##### Records to process #####

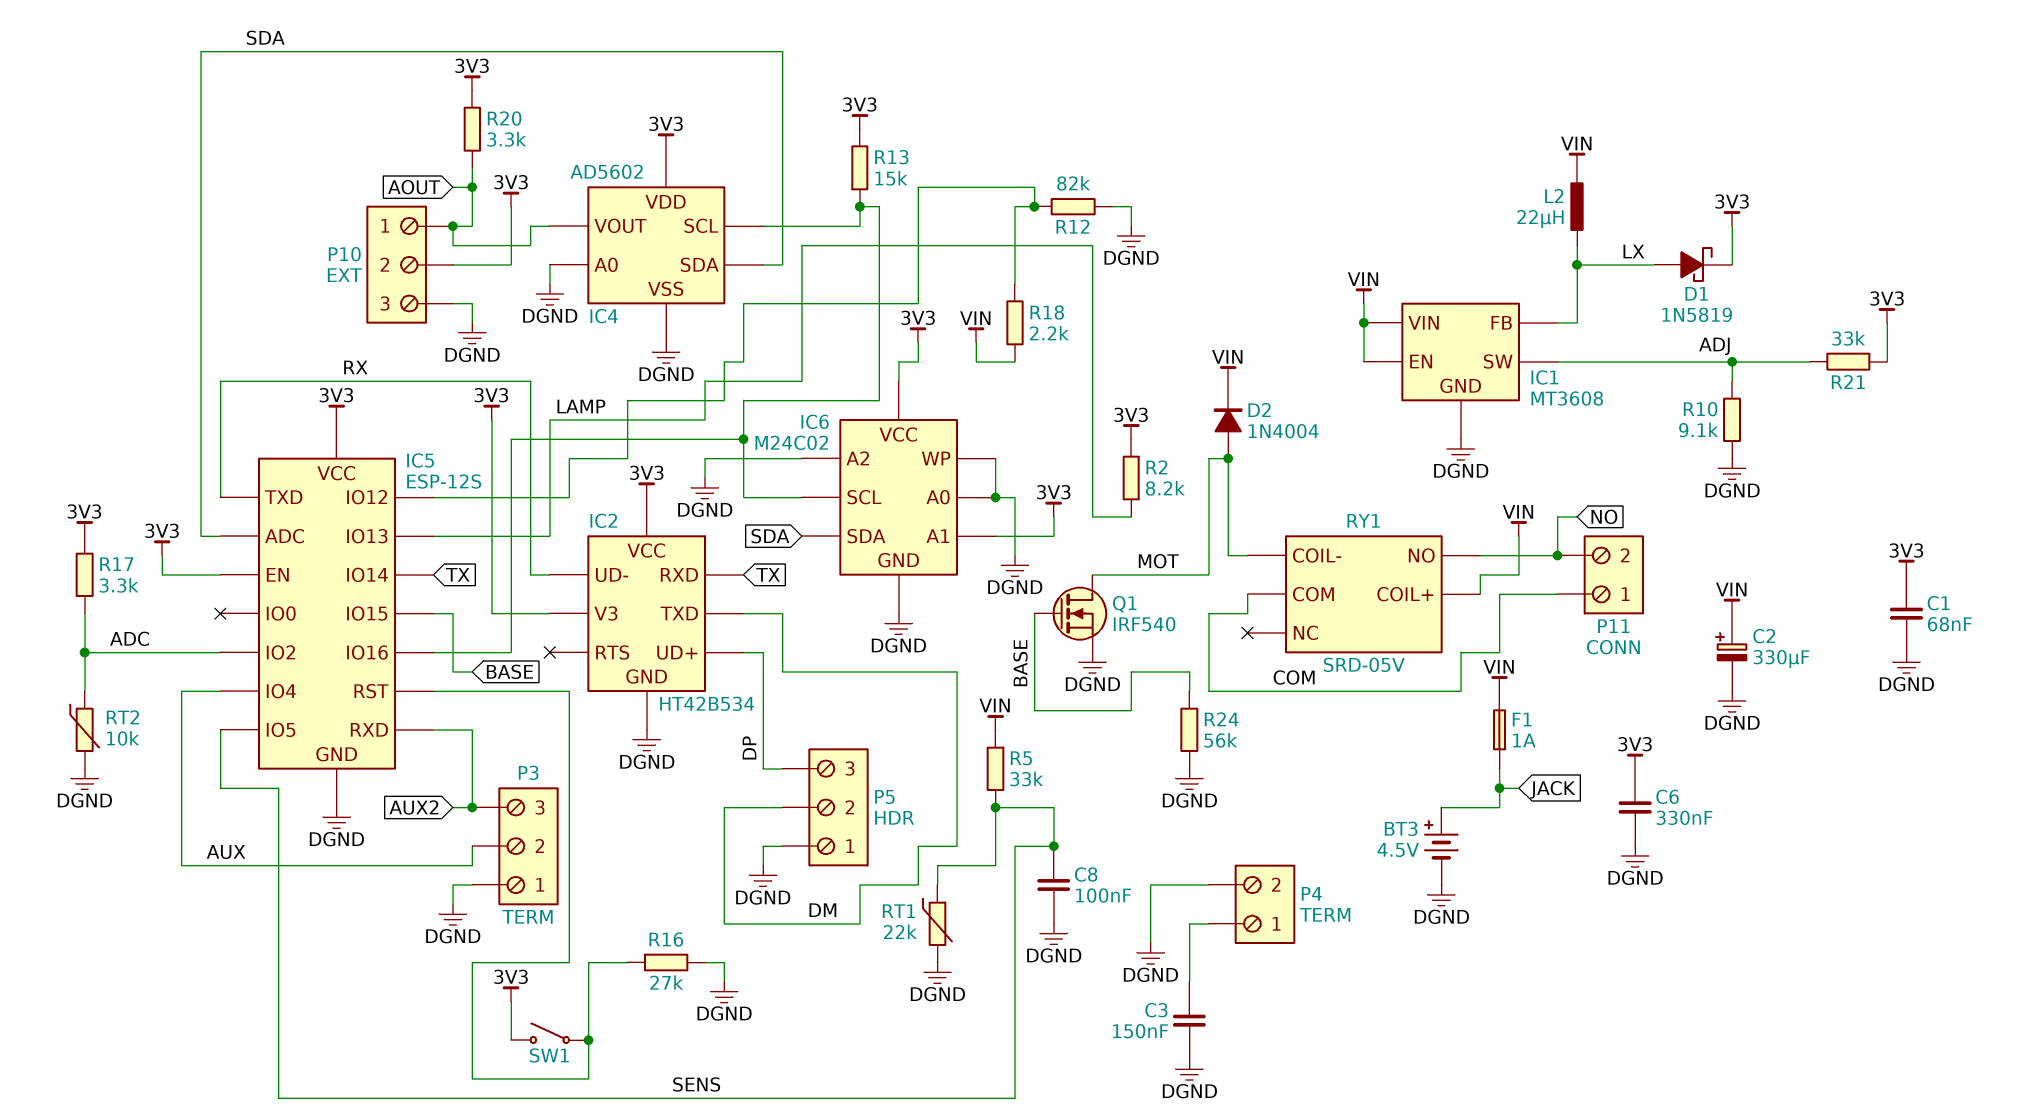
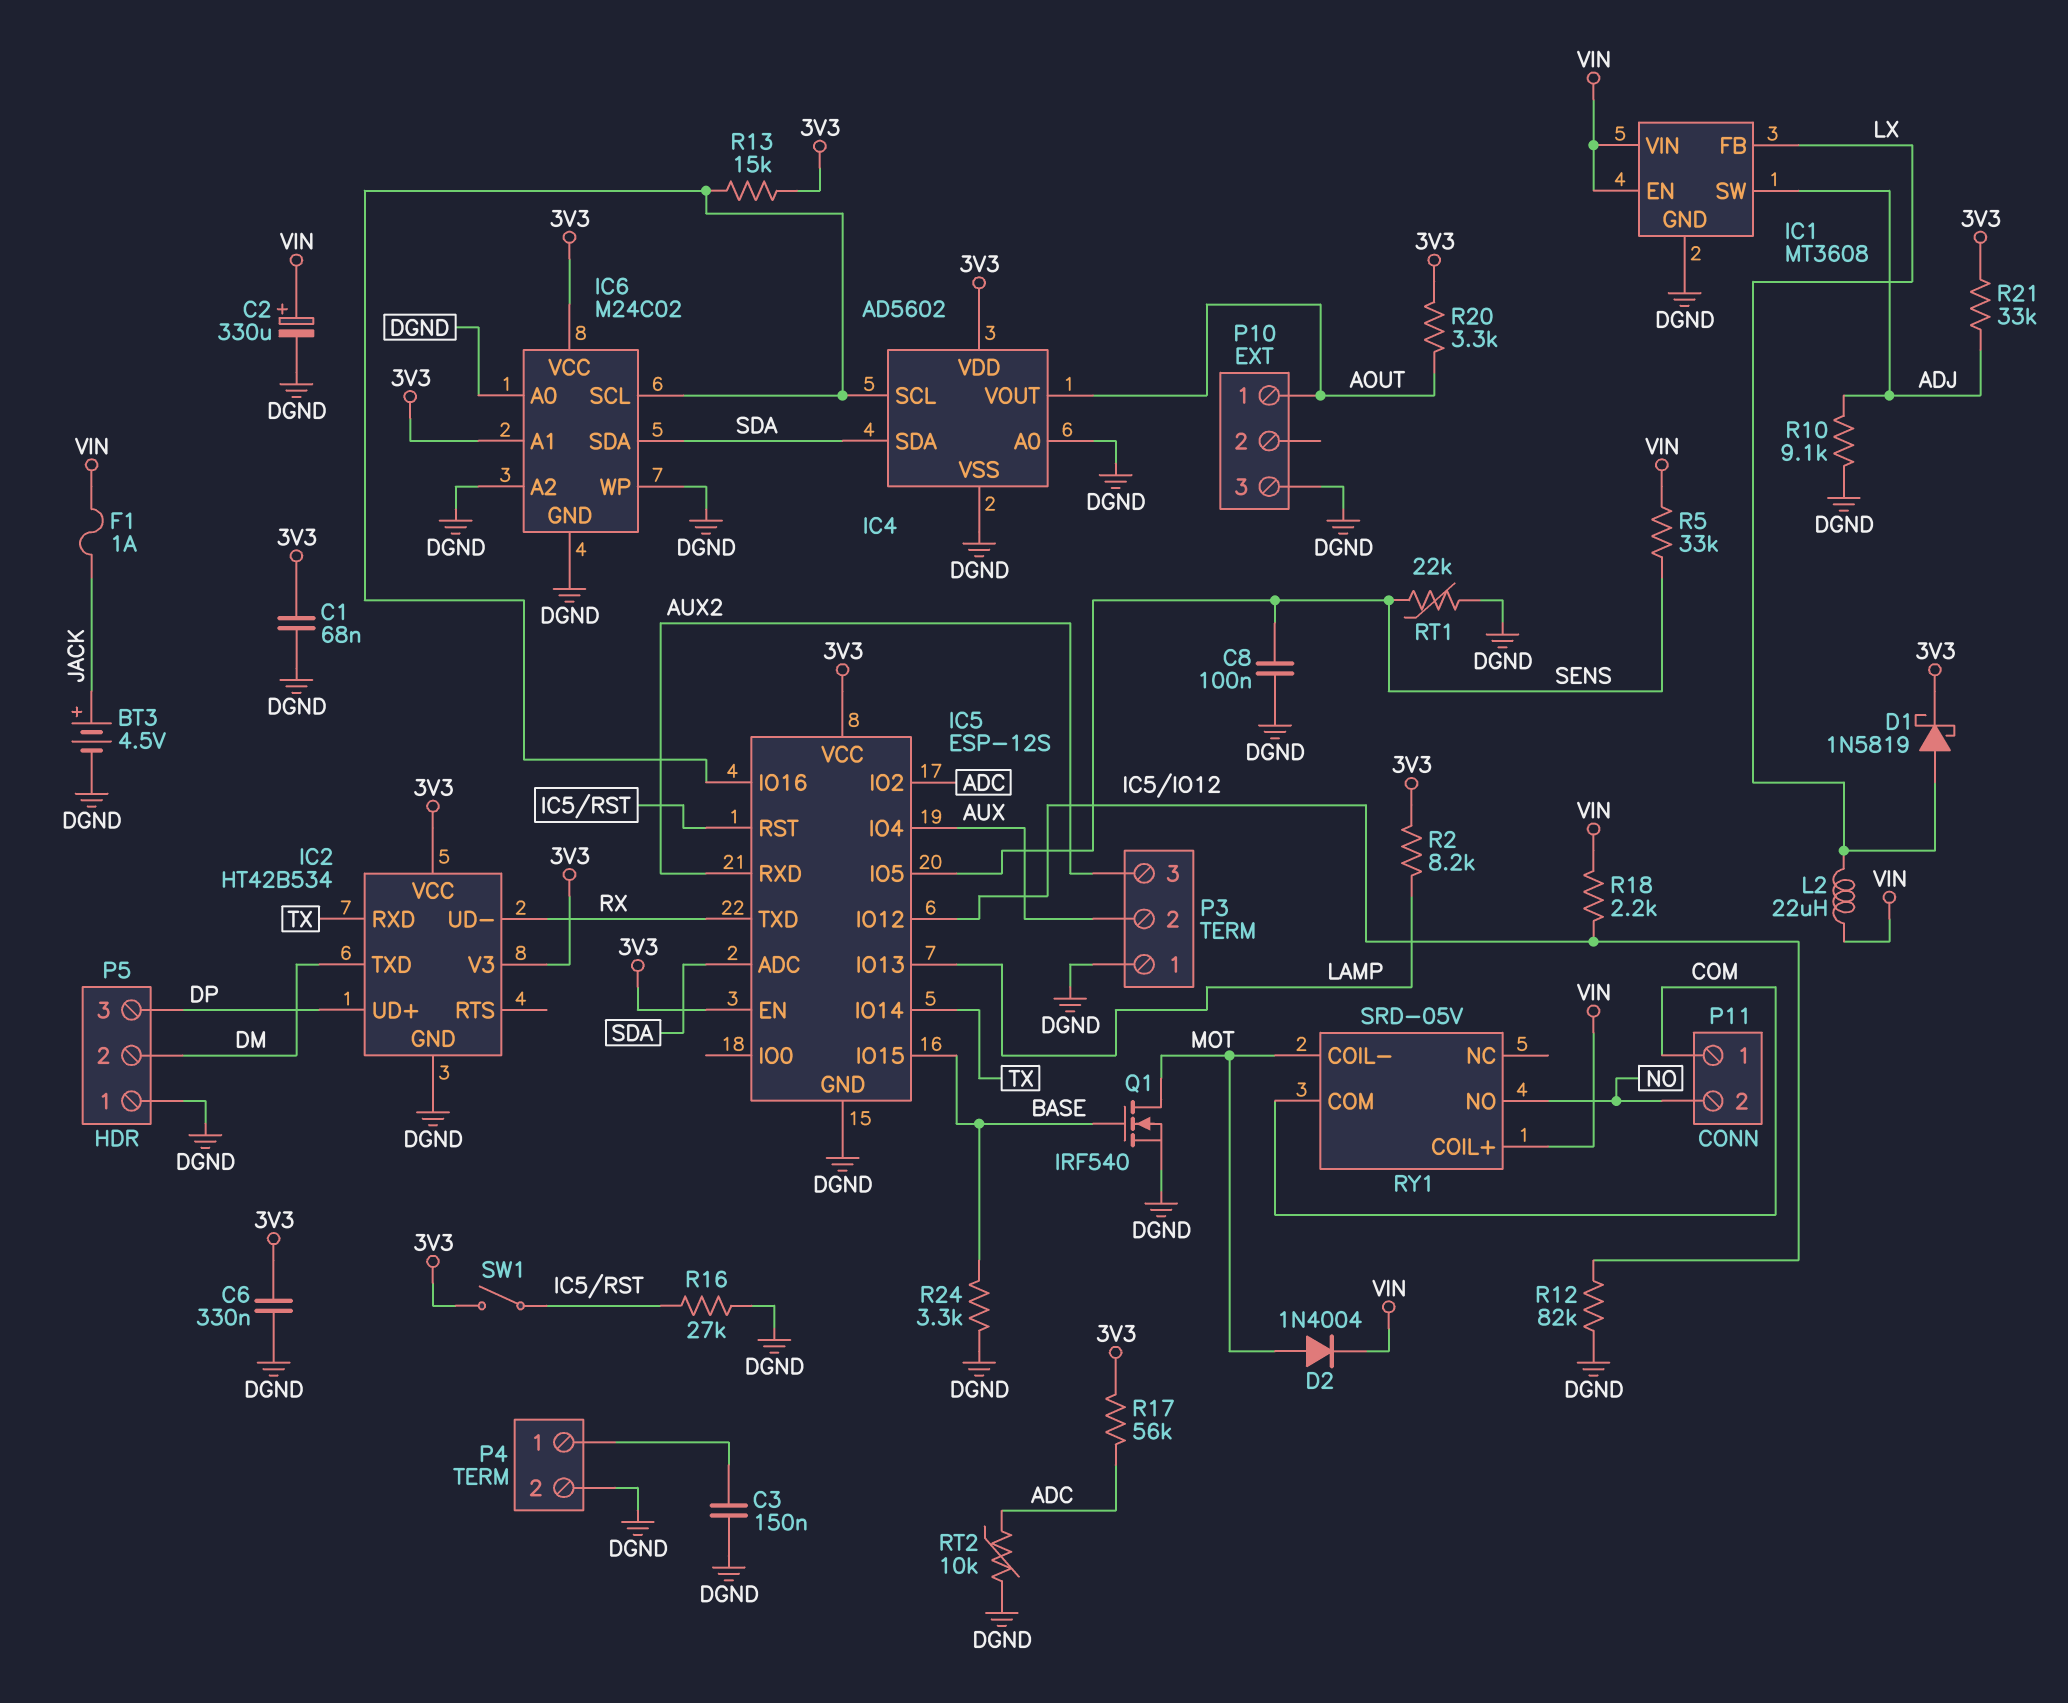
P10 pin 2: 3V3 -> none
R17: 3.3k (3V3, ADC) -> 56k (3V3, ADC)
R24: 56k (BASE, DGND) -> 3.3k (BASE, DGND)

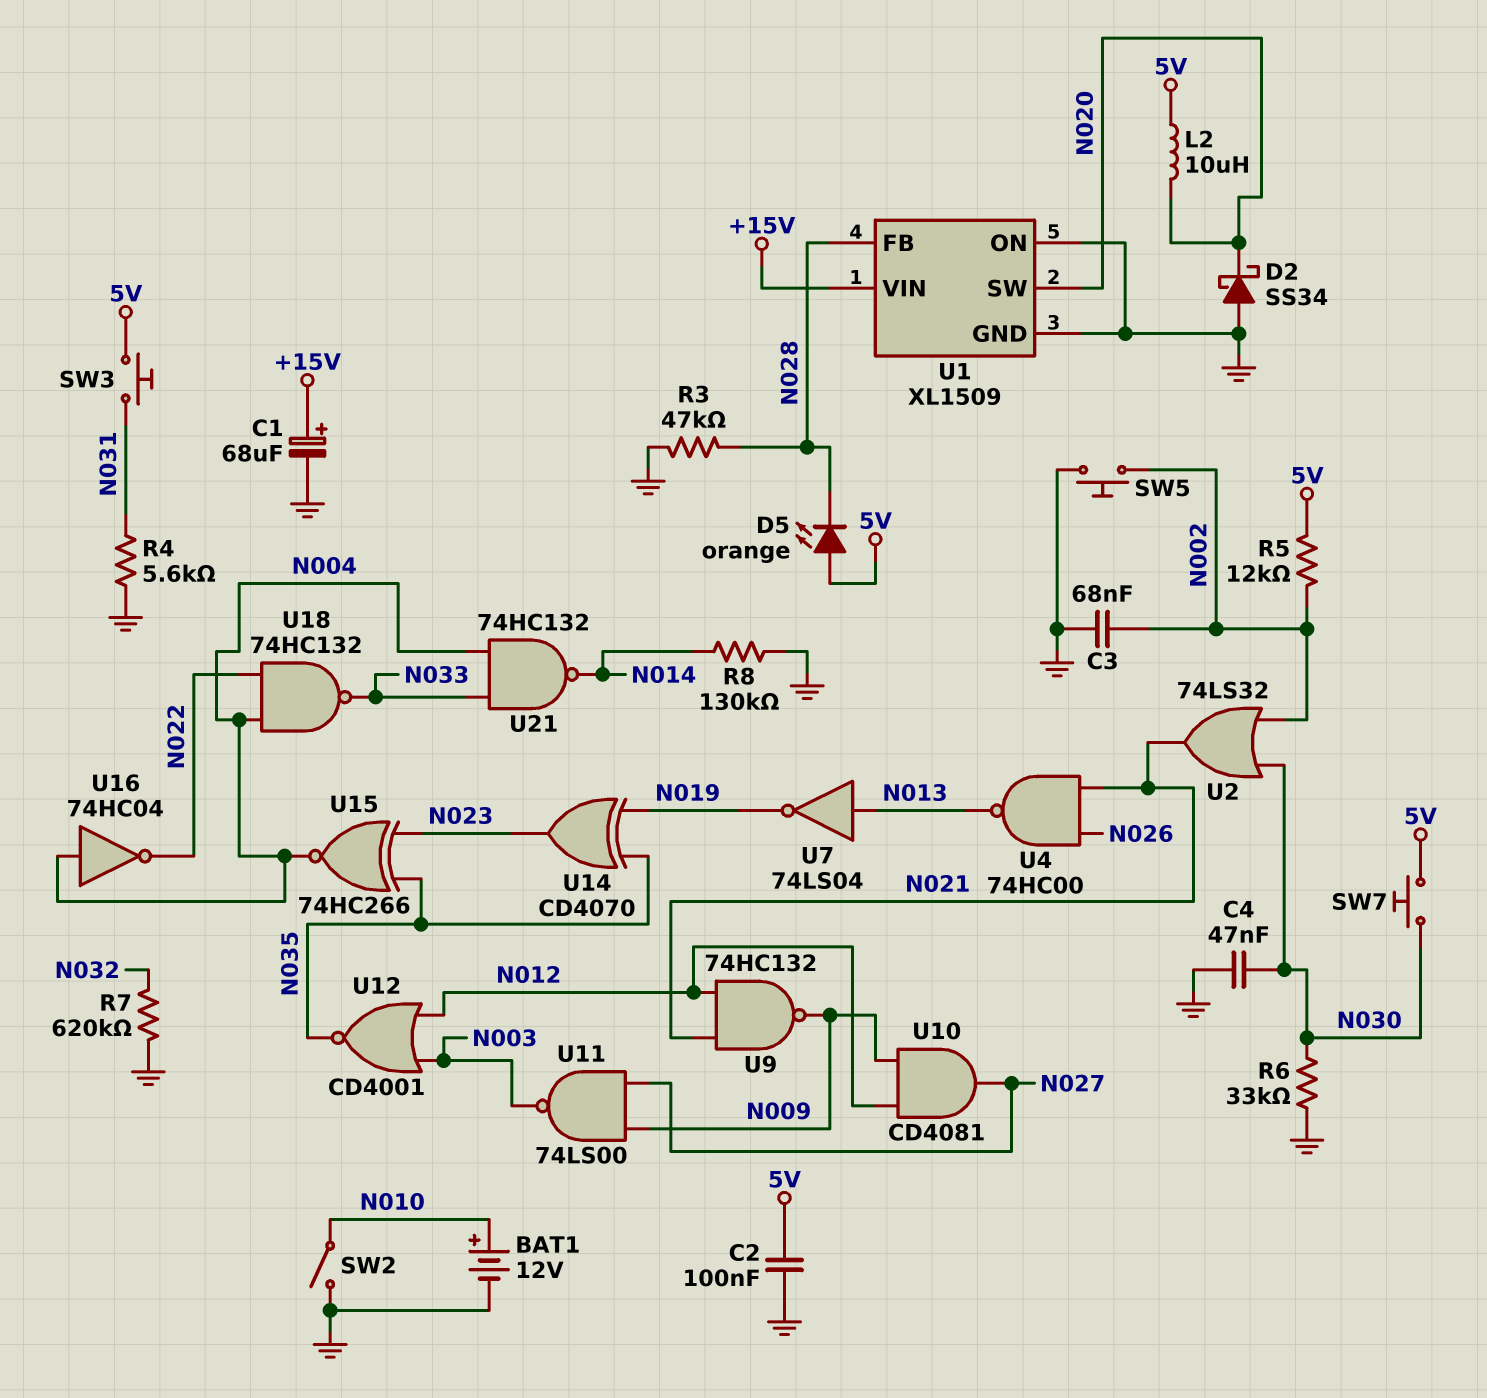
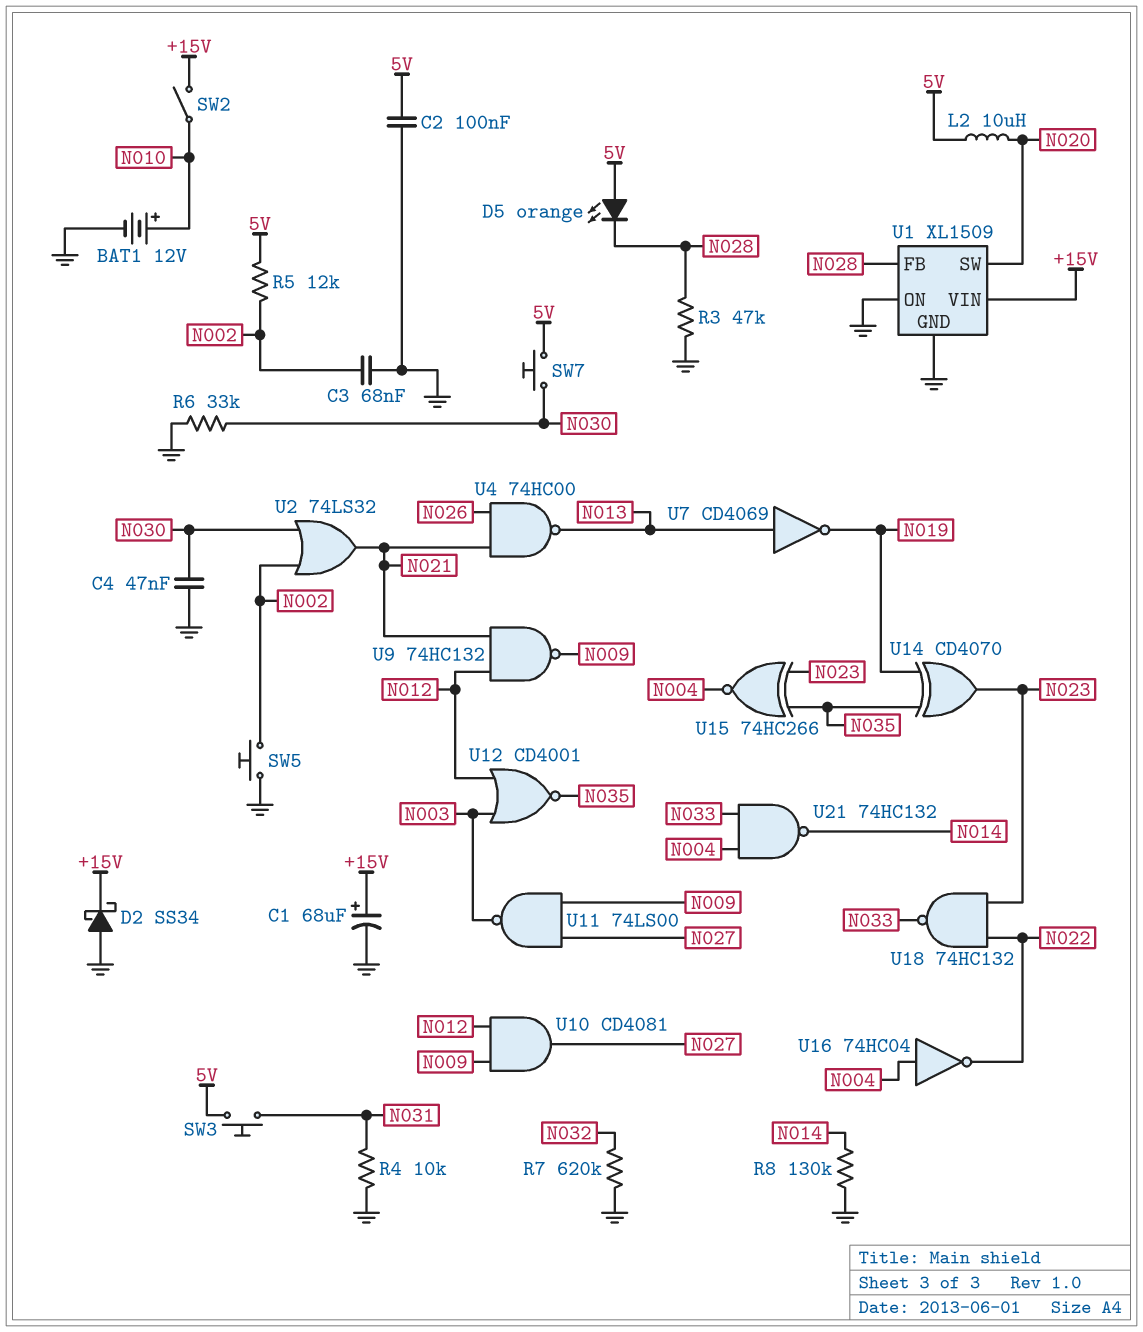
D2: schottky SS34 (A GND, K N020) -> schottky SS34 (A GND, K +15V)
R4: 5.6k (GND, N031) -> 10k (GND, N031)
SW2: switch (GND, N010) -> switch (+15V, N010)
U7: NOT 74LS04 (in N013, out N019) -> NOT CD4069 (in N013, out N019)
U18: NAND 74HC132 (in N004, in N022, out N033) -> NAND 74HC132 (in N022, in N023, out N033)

#####

### Your goal
The required answer is the exact run of lines above starting at the line with "D2: schottky SS34" and ending at the line with "U7: NOT 74LS04", with both ends present.

### Exercise result
D2: schottky SS34 (A GND, K N020) -> schottky SS34 (A GND, K +15V)
R4: 5.6k (GND, N031) -> 10k (GND, N031)
SW2: switch (GND, N010) -> switch (+15V, N010)
U7: NOT 74LS04 (in N013, out N019) -> NOT CD4069 (in N013, out N019)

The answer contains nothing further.